▶ Task directions: Return the records below exactly, leaving nothing out.

▶ Study material:
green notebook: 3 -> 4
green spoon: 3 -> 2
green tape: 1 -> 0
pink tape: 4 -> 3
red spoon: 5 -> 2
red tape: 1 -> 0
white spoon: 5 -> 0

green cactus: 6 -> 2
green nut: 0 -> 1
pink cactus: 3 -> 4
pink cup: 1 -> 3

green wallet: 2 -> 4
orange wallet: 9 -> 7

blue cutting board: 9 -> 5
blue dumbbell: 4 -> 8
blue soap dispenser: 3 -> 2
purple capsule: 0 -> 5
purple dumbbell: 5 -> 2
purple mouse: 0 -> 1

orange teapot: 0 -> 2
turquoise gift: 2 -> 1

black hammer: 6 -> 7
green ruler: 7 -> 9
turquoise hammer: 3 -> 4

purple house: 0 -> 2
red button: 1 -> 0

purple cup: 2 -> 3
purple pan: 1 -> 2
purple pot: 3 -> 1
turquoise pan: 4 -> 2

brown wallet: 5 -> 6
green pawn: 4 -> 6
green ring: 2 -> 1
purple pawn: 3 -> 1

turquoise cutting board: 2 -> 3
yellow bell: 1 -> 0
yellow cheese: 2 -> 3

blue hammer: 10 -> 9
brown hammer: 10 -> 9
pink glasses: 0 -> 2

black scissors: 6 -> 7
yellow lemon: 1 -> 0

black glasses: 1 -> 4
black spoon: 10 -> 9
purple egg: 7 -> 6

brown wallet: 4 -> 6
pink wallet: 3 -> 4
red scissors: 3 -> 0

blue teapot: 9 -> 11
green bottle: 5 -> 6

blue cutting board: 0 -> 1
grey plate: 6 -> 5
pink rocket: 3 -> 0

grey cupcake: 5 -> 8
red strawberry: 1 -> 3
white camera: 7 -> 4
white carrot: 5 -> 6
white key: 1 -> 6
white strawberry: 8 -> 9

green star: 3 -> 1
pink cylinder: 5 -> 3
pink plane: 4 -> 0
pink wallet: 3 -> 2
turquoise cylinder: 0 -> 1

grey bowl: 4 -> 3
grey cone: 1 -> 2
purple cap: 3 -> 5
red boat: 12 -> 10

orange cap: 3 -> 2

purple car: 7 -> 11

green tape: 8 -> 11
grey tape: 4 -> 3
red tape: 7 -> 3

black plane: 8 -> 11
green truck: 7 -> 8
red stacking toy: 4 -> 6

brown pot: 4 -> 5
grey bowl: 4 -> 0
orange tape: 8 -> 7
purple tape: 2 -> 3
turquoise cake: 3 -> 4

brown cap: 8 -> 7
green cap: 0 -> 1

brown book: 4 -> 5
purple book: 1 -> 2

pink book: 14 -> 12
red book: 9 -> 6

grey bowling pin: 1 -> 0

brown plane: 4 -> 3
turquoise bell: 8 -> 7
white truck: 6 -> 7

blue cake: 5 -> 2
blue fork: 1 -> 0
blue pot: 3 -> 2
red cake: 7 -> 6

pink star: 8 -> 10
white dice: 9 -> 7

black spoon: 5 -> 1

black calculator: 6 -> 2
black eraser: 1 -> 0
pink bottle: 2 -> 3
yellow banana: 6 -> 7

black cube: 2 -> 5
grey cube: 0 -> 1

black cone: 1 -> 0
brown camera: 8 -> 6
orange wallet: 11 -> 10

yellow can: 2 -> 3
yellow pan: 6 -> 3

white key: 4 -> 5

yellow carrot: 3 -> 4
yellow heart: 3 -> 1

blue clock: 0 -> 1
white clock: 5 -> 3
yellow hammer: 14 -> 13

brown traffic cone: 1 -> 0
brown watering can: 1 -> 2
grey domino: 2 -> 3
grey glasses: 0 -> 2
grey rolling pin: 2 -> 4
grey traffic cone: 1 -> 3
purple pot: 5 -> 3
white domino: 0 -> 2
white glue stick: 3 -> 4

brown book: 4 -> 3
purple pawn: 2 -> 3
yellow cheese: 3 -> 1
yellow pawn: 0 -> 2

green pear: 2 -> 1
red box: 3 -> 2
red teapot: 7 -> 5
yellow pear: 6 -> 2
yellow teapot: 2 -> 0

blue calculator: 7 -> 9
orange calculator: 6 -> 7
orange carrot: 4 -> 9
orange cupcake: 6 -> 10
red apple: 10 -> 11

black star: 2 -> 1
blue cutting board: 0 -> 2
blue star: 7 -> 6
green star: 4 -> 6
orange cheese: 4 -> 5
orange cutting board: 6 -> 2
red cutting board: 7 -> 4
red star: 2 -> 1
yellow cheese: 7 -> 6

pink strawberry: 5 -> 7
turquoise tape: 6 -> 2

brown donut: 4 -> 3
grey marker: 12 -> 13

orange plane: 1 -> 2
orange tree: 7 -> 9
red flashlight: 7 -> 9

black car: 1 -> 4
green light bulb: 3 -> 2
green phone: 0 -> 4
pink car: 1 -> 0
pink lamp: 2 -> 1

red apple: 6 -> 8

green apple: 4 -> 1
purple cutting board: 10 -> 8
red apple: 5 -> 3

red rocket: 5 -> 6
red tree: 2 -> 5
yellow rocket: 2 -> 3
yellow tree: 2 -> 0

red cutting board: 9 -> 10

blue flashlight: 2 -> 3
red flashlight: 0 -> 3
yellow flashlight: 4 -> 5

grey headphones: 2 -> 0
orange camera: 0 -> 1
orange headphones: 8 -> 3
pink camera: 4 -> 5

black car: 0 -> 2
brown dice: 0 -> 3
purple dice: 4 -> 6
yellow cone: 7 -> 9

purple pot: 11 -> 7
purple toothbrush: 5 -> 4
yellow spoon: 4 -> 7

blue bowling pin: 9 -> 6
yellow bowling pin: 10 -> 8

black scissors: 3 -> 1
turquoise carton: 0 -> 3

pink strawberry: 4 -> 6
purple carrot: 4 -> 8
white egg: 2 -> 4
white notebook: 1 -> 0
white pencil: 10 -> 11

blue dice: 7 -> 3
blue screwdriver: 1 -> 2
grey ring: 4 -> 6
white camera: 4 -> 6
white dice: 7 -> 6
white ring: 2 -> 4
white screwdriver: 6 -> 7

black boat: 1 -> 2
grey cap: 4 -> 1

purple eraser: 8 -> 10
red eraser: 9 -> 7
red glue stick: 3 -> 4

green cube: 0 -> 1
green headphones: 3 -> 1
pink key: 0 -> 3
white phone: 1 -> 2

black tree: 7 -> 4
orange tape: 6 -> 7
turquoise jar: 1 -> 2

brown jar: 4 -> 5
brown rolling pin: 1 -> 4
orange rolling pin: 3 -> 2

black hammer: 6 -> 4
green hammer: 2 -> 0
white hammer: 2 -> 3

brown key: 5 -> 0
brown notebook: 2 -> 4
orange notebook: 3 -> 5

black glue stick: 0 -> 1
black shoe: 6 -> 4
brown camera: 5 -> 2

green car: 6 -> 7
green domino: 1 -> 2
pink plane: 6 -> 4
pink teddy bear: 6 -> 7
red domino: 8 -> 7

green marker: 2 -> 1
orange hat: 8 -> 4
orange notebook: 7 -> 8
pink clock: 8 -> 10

▶ Task solution:
green notebook: 3 -> 4
green spoon: 3 -> 2
green tape: 1 -> 0
pink tape: 4 -> 3
red spoon: 5 -> 2
red tape: 1 -> 0
white spoon: 5 -> 0

green cactus: 6 -> 2
green nut: 0 -> 1
pink cactus: 3 -> 4
pink cup: 1 -> 3

green wallet: 2 -> 4
orange wallet: 9 -> 7

blue cutting board: 9 -> 5
blue dumbbell: 4 -> 8
blue soap dispenser: 3 -> 2
purple capsule: 0 -> 5
purple dumbbell: 5 -> 2
purple mouse: 0 -> 1

orange teapot: 0 -> 2
turquoise gift: 2 -> 1

black hammer: 6 -> 7
green ruler: 7 -> 9
turquoise hammer: 3 -> 4

purple house: 0 -> 2
red button: 1 -> 0

purple cup: 2 -> 3
purple pan: 1 -> 2
purple pot: 3 -> 1
turquoise pan: 4 -> 2

brown wallet: 5 -> 6
green pawn: 4 -> 6
green ring: 2 -> 1
purple pawn: 3 -> 1

turquoise cutting board: 2 -> 3
yellow bell: 1 -> 0
yellow cheese: 2 -> 3

blue hammer: 10 -> 9
brown hammer: 10 -> 9
pink glasses: 0 -> 2

black scissors: 6 -> 7
yellow lemon: 1 -> 0

black glasses: 1 -> 4
black spoon: 10 -> 9
purple egg: 7 -> 6

brown wallet: 4 -> 6
pink wallet: 3 -> 4
red scissors: 3 -> 0

blue teapot: 9 -> 11
green bottle: 5 -> 6

blue cutting board: 0 -> 1
grey plate: 6 -> 5
pink rocket: 3 -> 0

grey cupcake: 5 -> 8
red strawberry: 1 -> 3
white camera: 7 -> 4
white carrot: 5 -> 6
white key: 1 -> 6
white strawberry: 8 -> 9

green star: 3 -> 1
pink cylinder: 5 -> 3
pink plane: 4 -> 0
pink wallet: 3 -> 2
turquoise cylinder: 0 -> 1

grey bowl: 4 -> 3
grey cone: 1 -> 2
purple cap: 3 -> 5
red boat: 12 -> 10

orange cap: 3 -> 2

purple car: 7 -> 11

green tape: 8 -> 11
grey tape: 4 -> 3
red tape: 7 -> 3

black plane: 8 -> 11
green truck: 7 -> 8
red stacking toy: 4 -> 6

brown pot: 4 -> 5
grey bowl: 4 -> 0
orange tape: 8 -> 7
purple tape: 2 -> 3
turquoise cake: 3 -> 4

brown cap: 8 -> 7
green cap: 0 -> 1

brown book: 4 -> 5
purple book: 1 -> 2

pink book: 14 -> 12
red book: 9 -> 6

grey bowling pin: 1 -> 0

brown plane: 4 -> 3
turquoise bell: 8 -> 7
white truck: 6 -> 7

blue cake: 5 -> 2
blue fork: 1 -> 0
blue pot: 3 -> 2
red cake: 7 -> 6

pink star: 8 -> 10
white dice: 9 -> 7

black spoon: 5 -> 1

black calculator: 6 -> 2
black eraser: 1 -> 0
pink bottle: 2 -> 3
yellow banana: 6 -> 7

black cube: 2 -> 5
grey cube: 0 -> 1

black cone: 1 -> 0
brown camera: 8 -> 6
orange wallet: 11 -> 10

yellow can: 2 -> 3
yellow pan: 6 -> 3

white key: 4 -> 5

yellow carrot: 3 -> 4
yellow heart: 3 -> 1

blue clock: 0 -> 1
white clock: 5 -> 3
yellow hammer: 14 -> 13

brown traffic cone: 1 -> 0
brown watering can: 1 -> 2
grey domino: 2 -> 3
grey glasses: 0 -> 2
grey rolling pin: 2 -> 4
grey traffic cone: 1 -> 3
purple pot: 5 -> 3
white domino: 0 -> 2
white glue stick: 3 -> 4

brown book: 4 -> 3
purple pawn: 2 -> 3
yellow cheese: 3 -> 1
yellow pawn: 0 -> 2

green pear: 2 -> 1
red box: 3 -> 2
red teapot: 7 -> 5
yellow pear: 6 -> 2
yellow teapot: 2 -> 0

blue calculator: 7 -> 9
orange calculator: 6 -> 7
orange carrot: 4 -> 9
orange cupcake: 6 -> 10
red apple: 10 -> 11

black star: 2 -> 1
blue cutting board: 0 -> 2
blue star: 7 -> 6
green star: 4 -> 6
orange cheese: 4 -> 5
orange cutting board: 6 -> 2
red cutting board: 7 -> 4
red star: 2 -> 1
yellow cheese: 7 -> 6

pink strawberry: 5 -> 7
turquoise tape: 6 -> 2

brown donut: 4 -> 3
grey marker: 12 -> 13

orange plane: 1 -> 2
orange tree: 7 -> 9
red flashlight: 7 -> 9

black car: 1 -> 4
green light bulb: 3 -> 2
green phone: 0 -> 4
pink car: 1 -> 0
pink lamp: 2 -> 1

red apple: 6 -> 8

green apple: 4 -> 1
purple cutting board: 10 -> 8
red apple: 5 -> 3

red rocket: 5 -> 6
red tree: 2 -> 5
yellow rocket: 2 -> 3
yellow tree: 2 -> 0

red cutting board: 9 -> 10

blue flashlight: 2 -> 3
red flashlight: 0 -> 3
yellow flashlight: 4 -> 5

grey headphones: 2 -> 0
orange camera: 0 -> 1
orange headphones: 8 -> 3
pink camera: 4 -> 5

black car: 0 -> 2
brown dice: 0 -> 3
purple dice: 4 -> 6
yellow cone: 7 -> 9

purple pot: 11 -> 7
purple toothbrush: 5 -> 4
yellow spoon: 4 -> 7

blue bowling pin: 9 -> 6
yellow bowling pin: 10 -> 8

black scissors: 3 -> 1
turquoise carton: 0 -> 3

pink strawberry: 4 -> 6
purple carrot: 4 -> 8
white egg: 2 -> 4
white notebook: 1 -> 0
white pencil: 10 -> 11

blue dice: 7 -> 3
blue screwdriver: 1 -> 2
grey ring: 4 -> 6
white camera: 4 -> 6
white dice: 7 -> 6
white ring: 2 -> 4
white screwdriver: 6 -> 7

black boat: 1 -> 2
grey cap: 4 -> 1

purple eraser: 8 -> 10
red eraser: 9 -> 7
red glue stick: 3 -> 4

green cube: 0 -> 1
green headphones: 3 -> 1
pink key: 0 -> 3
white phone: 1 -> 2

black tree: 7 -> 4
orange tape: 6 -> 7
turquoise jar: 1 -> 2

brown jar: 4 -> 5
brown rolling pin: 1 -> 4
orange rolling pin: 3 -> 2

black hammer: 6 -> 4
green hammer: 2 -> 0
white hammer: 2 -> 3

brown key: 5 -> 0
brown notebook: 2 -> 4
orange notebook: 3 -> 5

black glue stick: 0 -> 1
black shoe: 6 -> 4
brown camera: 5 -> 2

green car: 6 -> 7
green domino: 1 -> 2
pink plane: 6 -> 4
pink teddy bear: 6 -> 7
red domino: 8 -> 7

green marker: 2 -> 1
orange hat: 8 -> 4
orange notebook: 7 -> 8
pink clock: 8 -> 10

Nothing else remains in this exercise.